■ **Description of the task**
Restate word for word every line from the top of the data below down through the line that holds "blue duck: 1 -> 3".

■ **Provided data**
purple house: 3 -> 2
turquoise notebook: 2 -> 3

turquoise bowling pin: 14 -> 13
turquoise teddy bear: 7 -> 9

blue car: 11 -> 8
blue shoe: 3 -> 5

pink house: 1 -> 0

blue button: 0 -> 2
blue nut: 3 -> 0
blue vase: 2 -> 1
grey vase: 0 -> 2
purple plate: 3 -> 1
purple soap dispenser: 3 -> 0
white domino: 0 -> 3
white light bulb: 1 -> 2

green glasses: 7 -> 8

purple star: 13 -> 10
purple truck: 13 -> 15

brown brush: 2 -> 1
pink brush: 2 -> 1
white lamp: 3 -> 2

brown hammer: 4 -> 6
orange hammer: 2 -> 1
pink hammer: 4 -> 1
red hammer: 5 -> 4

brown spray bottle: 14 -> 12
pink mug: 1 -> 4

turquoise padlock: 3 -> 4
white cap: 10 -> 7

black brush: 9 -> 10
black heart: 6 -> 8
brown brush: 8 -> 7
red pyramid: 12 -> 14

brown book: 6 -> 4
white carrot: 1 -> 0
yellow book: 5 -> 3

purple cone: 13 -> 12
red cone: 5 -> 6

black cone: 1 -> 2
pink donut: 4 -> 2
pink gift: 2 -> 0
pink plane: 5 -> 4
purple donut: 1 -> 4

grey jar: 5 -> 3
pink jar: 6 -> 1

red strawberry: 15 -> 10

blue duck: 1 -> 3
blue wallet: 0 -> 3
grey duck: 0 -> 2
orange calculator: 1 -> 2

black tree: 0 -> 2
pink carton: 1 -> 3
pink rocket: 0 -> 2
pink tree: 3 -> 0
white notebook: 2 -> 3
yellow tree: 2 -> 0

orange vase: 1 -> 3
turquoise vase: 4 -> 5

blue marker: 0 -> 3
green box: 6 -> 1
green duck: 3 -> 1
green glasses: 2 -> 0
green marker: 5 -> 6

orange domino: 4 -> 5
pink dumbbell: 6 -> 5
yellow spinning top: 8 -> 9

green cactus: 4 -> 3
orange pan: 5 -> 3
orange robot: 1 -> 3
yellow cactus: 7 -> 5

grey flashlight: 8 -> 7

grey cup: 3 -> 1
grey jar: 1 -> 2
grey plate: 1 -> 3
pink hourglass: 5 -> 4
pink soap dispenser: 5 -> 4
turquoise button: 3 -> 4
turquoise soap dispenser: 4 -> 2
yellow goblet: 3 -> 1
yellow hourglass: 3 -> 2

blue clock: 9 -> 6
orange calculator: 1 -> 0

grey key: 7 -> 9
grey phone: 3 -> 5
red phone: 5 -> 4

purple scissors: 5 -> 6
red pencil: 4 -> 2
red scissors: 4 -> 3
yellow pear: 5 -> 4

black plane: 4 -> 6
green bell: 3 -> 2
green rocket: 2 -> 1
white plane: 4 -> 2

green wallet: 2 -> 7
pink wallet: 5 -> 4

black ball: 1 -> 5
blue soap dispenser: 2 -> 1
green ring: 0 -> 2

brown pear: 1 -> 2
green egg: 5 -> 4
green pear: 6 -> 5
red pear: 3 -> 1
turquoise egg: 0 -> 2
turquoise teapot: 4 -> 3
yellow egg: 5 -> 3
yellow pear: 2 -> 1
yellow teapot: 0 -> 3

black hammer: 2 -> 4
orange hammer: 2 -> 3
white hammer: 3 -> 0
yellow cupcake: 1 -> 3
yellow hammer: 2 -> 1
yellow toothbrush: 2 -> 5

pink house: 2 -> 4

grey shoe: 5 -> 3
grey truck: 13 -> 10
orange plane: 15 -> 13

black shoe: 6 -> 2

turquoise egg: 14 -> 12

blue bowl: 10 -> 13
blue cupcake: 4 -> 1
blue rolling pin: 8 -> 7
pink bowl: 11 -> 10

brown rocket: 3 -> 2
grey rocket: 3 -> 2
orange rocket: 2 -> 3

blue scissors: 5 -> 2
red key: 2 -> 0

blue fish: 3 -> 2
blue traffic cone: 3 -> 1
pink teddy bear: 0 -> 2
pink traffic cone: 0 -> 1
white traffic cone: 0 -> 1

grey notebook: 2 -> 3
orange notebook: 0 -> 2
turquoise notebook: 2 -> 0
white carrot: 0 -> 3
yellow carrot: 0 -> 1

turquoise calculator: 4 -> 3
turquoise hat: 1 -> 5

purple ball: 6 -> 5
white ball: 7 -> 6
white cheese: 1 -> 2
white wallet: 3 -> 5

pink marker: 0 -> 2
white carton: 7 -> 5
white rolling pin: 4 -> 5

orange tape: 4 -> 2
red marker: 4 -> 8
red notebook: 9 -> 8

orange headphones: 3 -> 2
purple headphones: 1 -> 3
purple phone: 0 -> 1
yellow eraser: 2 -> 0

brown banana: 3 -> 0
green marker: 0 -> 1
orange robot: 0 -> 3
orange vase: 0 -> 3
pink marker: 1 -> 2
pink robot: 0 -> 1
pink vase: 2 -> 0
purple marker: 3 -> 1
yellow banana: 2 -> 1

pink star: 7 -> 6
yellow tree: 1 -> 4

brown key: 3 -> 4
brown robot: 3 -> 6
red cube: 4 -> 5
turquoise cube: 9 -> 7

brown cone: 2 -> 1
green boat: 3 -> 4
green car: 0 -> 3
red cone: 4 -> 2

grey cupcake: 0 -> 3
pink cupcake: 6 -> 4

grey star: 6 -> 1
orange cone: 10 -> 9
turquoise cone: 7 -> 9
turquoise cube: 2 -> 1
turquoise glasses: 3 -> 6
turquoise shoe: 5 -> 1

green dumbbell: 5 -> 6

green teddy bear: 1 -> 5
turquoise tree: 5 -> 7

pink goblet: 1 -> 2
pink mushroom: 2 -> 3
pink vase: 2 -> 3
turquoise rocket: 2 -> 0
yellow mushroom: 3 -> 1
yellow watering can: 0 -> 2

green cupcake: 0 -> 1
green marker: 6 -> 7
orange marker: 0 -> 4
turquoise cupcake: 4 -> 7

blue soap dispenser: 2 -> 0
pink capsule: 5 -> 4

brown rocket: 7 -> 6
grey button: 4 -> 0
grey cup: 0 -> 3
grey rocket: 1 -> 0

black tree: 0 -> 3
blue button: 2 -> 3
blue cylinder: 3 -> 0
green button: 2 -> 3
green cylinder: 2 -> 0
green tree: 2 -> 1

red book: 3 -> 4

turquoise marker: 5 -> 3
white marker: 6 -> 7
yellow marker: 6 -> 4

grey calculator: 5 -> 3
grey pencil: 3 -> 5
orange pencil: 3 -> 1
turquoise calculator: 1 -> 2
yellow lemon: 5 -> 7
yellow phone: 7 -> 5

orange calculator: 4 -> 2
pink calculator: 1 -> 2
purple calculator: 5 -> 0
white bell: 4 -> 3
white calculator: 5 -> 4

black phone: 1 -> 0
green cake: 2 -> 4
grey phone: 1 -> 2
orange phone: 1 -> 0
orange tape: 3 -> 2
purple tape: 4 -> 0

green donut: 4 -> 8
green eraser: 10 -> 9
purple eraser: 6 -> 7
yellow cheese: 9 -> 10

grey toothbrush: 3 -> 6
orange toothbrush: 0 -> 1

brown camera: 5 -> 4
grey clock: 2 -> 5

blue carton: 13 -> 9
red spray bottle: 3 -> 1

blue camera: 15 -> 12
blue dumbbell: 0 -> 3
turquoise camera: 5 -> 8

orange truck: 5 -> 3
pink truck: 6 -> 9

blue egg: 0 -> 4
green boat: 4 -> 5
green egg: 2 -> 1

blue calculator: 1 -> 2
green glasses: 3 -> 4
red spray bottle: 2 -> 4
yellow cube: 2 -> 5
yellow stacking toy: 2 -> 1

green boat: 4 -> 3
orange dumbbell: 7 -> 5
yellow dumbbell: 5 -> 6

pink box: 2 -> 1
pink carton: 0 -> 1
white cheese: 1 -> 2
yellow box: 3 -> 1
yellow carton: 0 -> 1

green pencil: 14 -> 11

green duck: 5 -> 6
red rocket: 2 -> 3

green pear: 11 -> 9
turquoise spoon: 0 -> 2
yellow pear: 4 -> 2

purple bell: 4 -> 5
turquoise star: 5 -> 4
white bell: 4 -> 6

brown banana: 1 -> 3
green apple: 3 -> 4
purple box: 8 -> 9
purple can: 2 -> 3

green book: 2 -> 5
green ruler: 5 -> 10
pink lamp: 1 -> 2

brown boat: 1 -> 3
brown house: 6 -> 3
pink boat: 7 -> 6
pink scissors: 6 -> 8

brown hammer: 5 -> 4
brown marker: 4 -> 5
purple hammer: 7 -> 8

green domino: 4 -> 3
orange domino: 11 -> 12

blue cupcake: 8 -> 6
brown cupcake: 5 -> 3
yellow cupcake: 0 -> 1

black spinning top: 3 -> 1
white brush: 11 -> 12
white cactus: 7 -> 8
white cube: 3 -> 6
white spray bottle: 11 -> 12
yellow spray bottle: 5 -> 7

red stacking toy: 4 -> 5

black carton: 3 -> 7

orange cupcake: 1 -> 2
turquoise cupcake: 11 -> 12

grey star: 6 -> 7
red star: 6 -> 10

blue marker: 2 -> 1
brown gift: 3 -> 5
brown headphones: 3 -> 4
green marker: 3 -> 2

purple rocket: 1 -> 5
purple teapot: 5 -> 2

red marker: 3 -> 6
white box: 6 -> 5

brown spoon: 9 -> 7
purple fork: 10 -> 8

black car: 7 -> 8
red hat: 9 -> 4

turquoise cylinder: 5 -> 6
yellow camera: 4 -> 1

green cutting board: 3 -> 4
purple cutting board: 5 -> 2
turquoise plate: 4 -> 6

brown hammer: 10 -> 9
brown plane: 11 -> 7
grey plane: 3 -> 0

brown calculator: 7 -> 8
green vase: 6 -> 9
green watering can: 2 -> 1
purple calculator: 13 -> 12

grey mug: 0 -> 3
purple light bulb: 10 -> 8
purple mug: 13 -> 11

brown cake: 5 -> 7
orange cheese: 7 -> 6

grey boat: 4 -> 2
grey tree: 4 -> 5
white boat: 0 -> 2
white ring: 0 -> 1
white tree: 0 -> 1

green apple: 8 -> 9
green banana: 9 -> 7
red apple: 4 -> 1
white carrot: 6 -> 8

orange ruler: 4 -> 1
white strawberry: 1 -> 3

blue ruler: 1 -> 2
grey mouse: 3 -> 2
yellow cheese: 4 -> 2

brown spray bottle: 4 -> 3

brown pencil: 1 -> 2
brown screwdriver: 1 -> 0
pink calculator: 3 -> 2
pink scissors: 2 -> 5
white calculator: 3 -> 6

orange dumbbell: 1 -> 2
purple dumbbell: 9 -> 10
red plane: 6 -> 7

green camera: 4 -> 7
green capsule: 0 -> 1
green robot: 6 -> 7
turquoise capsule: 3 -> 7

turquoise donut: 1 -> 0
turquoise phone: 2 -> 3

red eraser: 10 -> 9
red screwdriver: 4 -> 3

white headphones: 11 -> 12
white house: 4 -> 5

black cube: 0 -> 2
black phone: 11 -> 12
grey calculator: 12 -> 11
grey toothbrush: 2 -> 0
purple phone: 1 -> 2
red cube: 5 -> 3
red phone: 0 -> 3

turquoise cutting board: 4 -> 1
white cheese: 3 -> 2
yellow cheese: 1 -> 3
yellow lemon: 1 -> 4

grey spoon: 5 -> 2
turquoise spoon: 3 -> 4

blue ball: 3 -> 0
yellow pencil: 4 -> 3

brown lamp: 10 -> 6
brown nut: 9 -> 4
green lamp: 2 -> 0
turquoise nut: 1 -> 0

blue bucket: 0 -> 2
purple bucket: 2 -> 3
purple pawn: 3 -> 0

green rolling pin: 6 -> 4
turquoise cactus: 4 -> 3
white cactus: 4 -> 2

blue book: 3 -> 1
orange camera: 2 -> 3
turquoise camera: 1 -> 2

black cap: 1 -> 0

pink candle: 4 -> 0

■ **Task output**
purple house: 3 -> 2
turquoise notebook: 2 -> 3

turquoise bowling pin: 14 -> 13
turquoise teddy bear: 7 -> 9

blue car: 11 -> 8
blue shoe: 3 -> 5

pink house: 1 -> 0

blue button: 0 -> 2
blue nut: 3 -> 0
blue vase: 2 -> 1
grey vase: 0 -> 2
purple plate: 3 -> 1
purple soap dispenser: 3 -> 0
white domino: 0 -> 3
white light bulb: 1 -> 2

green glasses: 7 -> 8

purple star: 13 -> 10
purple truck: 13 -> 15

brown brush: 2 -> 1
pink brush: 2 -> 1
white lamp: 3 -> 2

brown hammer: 4 -> 6
orange hammer: 2 -> 1
pink hammer: 4 -> 1
red hammer: 5 -> 4

brown spray bottle: 14 -> 12
pink mug: 1 -> 4

turquoise padlock: 3 -> 4
white cap: 10 -> 7

black brush: 9 -> 10
black heart: 6 -> 8
brown brush: 8 -> 7
red pyramid: 12 -> 14

brown book: 6 -> 4
white carrot: 1 -> 0
yellow book: 5 -> 3

purple cone: 13 -> 12
red cone: 5 -> 6

black cone: 1 -> 2
pink donut: 4 -> 2
pink gift: 2 -> 0
pink plane: 5 -> 4
purple donut: 1 -> 4

grey jar: 5 -> 3
pink jar: 6 -> 1

red strawberry: 15 -> 10

blue duck: 1 -> 3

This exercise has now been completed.